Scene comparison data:
-- Opening Marker --
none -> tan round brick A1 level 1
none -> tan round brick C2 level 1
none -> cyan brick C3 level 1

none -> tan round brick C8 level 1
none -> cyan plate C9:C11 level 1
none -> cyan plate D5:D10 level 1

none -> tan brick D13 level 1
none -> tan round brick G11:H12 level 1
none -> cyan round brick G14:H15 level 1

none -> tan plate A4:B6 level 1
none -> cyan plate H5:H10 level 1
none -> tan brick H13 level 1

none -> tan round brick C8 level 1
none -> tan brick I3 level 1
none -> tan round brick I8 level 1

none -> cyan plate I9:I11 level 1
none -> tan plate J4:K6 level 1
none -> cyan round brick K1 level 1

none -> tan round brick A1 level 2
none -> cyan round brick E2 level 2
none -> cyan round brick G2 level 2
-- Closing Marker --
-- Opening Marker --
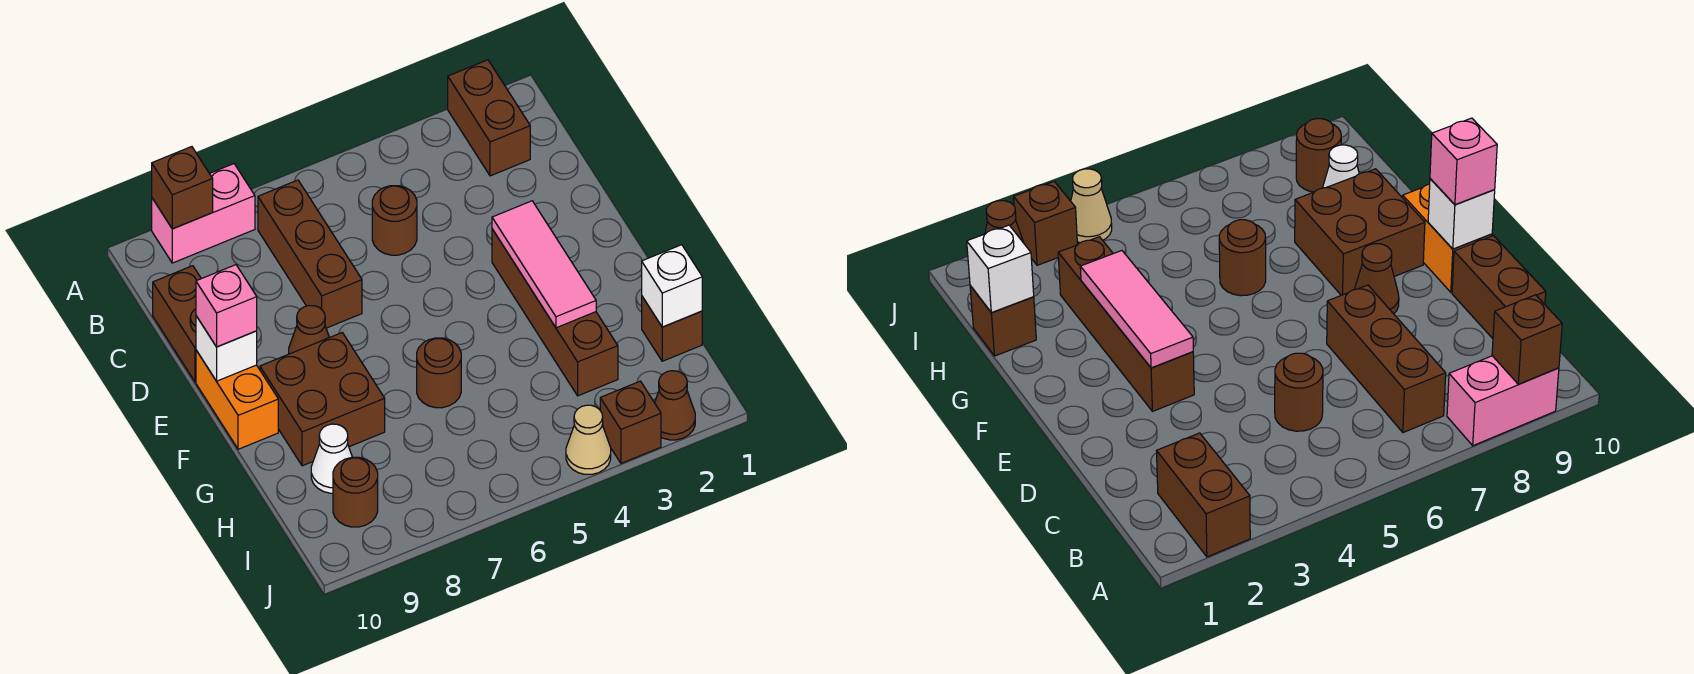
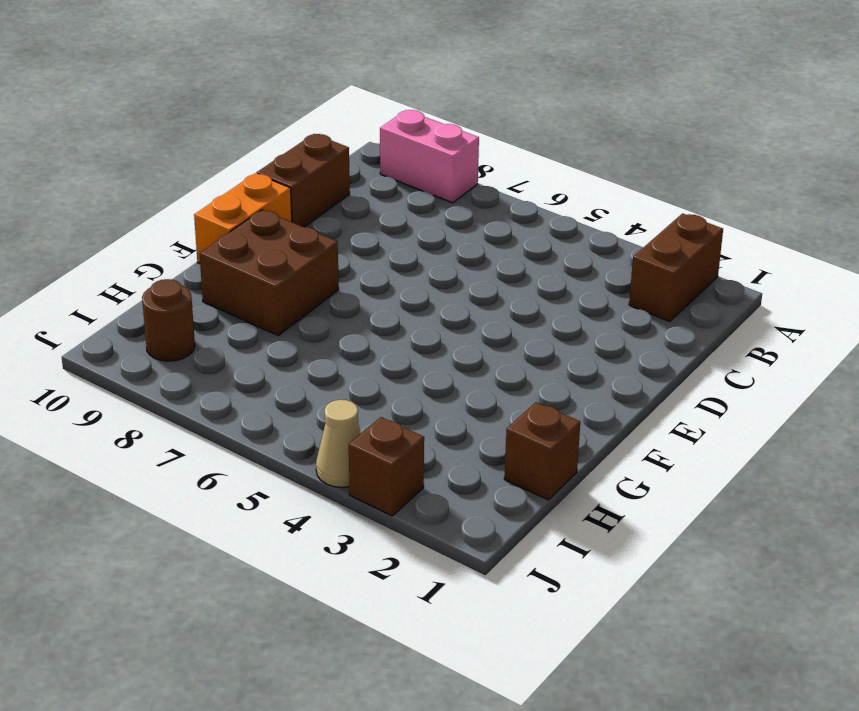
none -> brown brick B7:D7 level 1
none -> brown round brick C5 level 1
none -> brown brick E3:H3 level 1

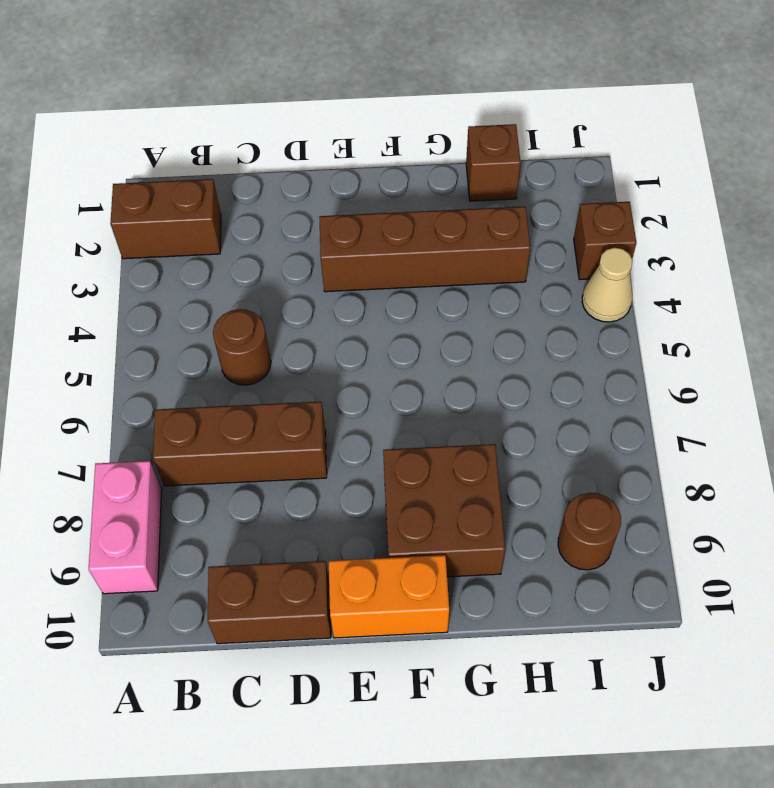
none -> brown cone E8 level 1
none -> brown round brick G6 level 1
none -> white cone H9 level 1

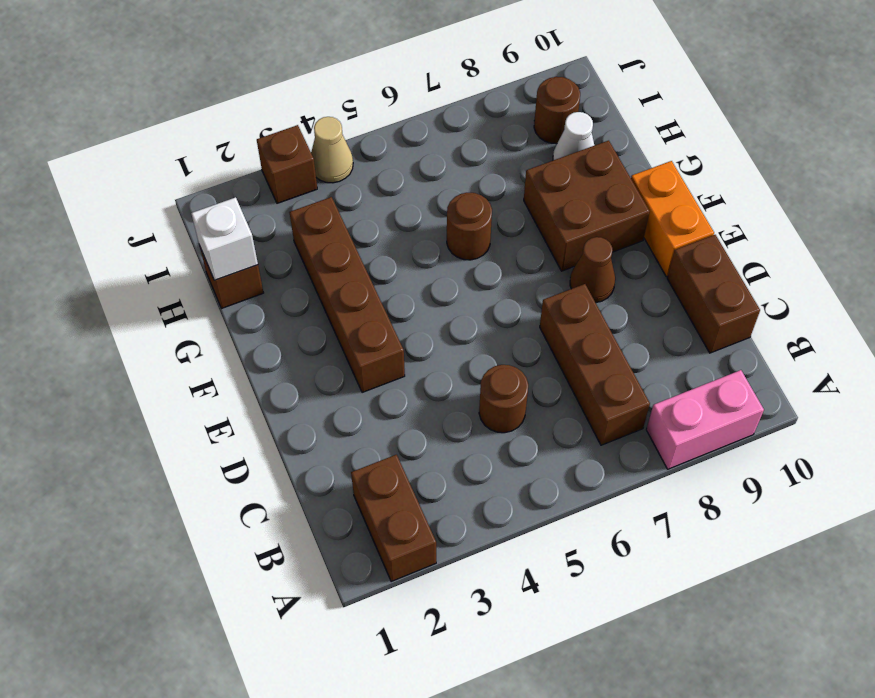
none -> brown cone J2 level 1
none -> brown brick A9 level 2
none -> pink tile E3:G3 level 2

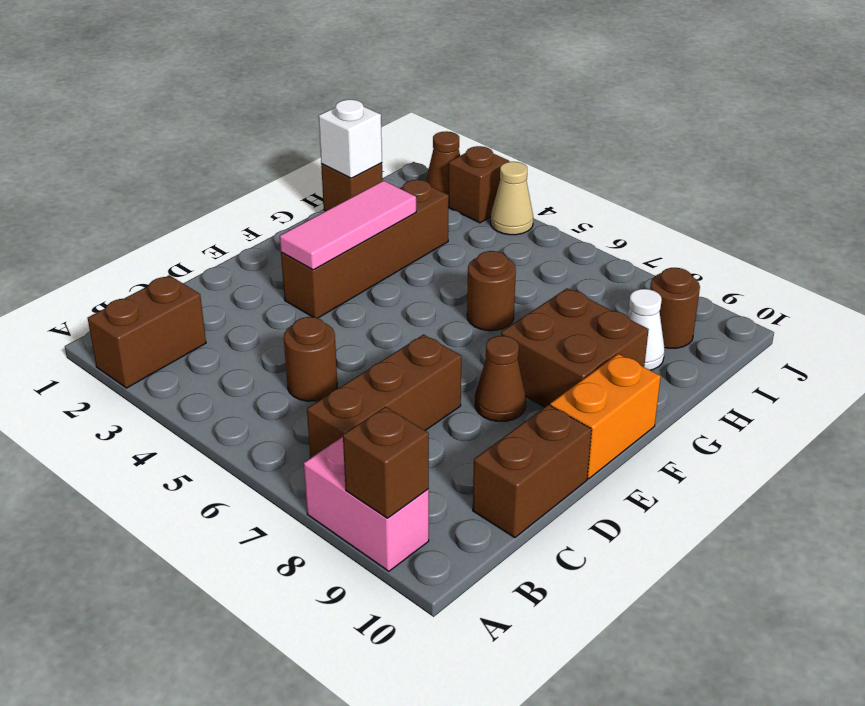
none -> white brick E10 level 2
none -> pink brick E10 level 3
-- Closing Marker --
[Goal of the exercise] Transcribe, exactly and without additions, the lines of the records above, beginning with the line that contains "none -> tan brick I3 level 1" and ending with the line that contains "none -> cyan round brick G2 level 2", both included.

[Solution]
none -> tan brick I3 level 1
none -> tan round brick I8 level 1

none -> cyan plate I9:I11 level 1
none -> tan plate J4:K6 level 1
none -> cyan round brick K1 level 1

none -> tan round brick A1 level 2
none -> cyan round brick E2 level 2
none -> cyan round brick G2 level 2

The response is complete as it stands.